Stored data:
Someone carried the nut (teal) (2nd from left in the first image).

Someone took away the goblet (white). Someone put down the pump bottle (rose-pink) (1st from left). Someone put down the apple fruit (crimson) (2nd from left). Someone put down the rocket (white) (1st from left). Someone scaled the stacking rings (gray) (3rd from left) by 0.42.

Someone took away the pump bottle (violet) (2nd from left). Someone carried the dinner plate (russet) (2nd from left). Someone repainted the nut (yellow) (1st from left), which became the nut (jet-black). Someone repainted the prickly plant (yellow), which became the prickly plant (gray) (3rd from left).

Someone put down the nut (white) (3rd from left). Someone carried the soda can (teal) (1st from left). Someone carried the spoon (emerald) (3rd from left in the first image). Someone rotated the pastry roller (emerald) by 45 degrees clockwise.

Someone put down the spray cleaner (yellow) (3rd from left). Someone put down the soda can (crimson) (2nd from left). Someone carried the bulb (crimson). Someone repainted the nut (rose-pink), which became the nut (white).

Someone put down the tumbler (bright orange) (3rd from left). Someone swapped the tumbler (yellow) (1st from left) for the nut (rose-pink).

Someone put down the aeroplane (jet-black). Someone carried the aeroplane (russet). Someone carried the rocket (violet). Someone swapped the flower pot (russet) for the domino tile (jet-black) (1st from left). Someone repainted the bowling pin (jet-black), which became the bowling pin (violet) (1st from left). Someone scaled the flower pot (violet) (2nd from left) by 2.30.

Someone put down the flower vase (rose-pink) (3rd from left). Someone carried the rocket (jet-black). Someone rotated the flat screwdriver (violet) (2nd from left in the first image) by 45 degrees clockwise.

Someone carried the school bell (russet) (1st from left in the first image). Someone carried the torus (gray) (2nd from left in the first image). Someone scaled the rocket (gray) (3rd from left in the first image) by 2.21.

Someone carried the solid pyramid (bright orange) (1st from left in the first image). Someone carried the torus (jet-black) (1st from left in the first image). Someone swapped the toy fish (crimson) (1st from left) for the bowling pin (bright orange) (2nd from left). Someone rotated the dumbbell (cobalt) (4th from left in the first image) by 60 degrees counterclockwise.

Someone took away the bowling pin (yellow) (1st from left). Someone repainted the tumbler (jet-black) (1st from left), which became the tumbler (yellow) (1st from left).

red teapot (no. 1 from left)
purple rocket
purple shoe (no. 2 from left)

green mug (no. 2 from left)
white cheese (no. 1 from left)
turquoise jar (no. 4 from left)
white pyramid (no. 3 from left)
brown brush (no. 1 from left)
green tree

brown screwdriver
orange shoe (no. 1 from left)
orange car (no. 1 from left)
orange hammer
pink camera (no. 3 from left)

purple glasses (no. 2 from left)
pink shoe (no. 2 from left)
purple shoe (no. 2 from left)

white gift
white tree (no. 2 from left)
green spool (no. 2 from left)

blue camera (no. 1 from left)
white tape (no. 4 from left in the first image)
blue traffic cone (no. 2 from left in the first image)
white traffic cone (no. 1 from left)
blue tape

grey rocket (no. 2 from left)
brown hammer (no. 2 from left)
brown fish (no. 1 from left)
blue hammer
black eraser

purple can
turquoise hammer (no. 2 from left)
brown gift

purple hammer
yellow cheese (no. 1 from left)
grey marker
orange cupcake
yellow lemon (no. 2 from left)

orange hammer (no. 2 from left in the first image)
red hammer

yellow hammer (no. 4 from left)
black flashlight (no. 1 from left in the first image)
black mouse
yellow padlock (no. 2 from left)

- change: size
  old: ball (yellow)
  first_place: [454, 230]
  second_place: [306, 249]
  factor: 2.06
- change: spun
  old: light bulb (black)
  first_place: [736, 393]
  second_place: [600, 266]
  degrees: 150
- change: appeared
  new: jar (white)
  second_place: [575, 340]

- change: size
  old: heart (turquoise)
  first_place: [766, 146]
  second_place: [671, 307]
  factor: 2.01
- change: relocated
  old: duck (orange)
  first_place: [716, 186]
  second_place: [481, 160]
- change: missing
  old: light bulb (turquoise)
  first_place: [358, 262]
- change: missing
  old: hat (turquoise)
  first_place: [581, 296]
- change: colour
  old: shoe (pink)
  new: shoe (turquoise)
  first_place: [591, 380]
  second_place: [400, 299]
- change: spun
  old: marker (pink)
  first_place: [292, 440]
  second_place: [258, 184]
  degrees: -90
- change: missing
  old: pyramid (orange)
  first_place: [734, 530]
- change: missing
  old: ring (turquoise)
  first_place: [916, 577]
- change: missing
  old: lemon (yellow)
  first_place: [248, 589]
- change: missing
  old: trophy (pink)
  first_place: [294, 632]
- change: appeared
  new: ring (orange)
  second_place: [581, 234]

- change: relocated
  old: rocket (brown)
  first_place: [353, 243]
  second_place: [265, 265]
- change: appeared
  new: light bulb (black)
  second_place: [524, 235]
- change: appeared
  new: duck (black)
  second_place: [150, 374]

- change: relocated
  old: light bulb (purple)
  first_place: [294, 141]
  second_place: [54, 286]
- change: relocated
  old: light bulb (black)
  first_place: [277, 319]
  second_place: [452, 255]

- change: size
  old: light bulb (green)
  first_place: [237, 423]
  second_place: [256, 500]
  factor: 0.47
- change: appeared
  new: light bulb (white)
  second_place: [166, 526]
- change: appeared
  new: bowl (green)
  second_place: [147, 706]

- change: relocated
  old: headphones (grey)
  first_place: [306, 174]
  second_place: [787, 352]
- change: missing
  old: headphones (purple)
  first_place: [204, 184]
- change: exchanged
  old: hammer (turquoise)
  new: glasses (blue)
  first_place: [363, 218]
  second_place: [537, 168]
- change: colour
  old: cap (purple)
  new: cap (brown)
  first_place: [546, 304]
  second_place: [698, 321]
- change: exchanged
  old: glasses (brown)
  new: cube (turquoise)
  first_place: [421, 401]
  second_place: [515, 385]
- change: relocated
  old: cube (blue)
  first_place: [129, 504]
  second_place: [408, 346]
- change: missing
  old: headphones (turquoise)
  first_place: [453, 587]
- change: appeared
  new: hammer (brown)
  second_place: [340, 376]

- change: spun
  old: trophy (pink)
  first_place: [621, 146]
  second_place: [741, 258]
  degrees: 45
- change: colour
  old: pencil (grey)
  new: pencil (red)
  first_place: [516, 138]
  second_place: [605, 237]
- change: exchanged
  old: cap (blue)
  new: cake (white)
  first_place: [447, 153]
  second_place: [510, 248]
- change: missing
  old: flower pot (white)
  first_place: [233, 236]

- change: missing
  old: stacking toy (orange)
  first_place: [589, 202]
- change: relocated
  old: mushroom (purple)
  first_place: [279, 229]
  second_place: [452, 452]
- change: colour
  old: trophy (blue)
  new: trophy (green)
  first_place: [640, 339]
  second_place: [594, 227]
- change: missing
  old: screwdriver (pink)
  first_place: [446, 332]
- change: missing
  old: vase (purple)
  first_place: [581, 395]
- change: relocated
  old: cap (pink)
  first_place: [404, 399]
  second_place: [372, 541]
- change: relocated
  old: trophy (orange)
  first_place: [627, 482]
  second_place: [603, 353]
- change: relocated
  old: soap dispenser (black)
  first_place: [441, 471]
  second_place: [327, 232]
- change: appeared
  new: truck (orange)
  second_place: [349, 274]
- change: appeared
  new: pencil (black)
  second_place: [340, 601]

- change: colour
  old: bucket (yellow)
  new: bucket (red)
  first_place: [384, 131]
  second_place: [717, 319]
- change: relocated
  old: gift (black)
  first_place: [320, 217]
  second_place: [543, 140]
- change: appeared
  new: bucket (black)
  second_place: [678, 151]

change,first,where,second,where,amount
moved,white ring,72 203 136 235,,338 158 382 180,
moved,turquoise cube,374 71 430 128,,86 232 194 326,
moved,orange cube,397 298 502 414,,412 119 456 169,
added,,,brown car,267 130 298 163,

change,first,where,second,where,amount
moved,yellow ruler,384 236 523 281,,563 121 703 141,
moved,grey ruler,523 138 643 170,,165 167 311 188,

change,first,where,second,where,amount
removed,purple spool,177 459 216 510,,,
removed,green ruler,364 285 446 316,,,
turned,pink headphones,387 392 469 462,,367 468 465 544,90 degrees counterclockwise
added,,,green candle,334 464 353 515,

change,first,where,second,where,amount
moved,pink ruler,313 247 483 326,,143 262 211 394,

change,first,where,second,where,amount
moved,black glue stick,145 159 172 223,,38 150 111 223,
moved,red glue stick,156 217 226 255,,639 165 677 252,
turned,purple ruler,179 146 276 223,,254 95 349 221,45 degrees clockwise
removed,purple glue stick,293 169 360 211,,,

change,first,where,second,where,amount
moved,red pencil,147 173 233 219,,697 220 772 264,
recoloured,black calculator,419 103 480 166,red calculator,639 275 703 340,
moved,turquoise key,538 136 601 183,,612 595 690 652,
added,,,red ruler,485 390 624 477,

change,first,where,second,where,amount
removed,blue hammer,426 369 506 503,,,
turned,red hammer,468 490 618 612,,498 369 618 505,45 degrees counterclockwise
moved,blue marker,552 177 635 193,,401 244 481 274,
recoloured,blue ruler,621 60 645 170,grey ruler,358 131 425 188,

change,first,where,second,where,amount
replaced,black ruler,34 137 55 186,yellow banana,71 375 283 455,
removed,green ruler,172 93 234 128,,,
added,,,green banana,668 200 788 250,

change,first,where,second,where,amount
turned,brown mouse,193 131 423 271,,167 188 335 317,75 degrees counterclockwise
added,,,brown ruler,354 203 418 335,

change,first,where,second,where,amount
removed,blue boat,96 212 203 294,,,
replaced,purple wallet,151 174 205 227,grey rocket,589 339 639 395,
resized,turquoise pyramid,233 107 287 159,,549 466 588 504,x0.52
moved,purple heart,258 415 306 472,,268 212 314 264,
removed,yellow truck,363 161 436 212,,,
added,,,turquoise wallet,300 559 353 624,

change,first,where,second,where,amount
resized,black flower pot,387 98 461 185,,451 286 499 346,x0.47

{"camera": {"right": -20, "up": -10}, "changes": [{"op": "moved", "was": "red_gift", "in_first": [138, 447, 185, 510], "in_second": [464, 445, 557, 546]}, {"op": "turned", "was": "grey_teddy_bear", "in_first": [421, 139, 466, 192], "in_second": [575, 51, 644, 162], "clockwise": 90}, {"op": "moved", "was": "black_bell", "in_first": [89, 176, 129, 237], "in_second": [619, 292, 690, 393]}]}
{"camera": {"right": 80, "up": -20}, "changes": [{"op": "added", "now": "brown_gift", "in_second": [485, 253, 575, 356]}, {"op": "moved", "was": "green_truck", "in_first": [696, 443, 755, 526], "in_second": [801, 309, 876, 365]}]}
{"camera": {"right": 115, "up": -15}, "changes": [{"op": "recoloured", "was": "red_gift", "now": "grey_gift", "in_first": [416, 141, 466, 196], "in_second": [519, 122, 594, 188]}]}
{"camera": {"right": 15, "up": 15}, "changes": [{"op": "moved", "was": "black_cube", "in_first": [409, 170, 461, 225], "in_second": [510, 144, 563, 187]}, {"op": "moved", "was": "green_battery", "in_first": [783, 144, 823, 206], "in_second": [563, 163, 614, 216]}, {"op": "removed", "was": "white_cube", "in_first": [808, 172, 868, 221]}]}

▶ **What is needed**
For each line in the data that contains the string "glasses", give a copy of that line.

▶ **Problem solution**
purple glasses (no. 2 from left)
  new: glasses (blue)
  old: glasses (brown)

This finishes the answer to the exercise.